[DESCRIPTION OF THE TASK] Look through the data below and return each line where "camera" appears.

------------------------------

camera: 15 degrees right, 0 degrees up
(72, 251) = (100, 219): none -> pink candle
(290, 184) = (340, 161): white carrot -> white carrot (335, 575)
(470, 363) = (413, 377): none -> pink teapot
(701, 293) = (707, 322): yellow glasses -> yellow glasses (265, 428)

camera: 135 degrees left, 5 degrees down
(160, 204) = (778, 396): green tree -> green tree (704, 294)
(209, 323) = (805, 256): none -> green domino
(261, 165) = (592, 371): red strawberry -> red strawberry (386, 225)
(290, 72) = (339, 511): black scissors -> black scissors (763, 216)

------------------------------

[OUTPUT BELOW]
camera: 15 degrees right, 0 degrees up
camera: 135 degrees left, 5 degrees down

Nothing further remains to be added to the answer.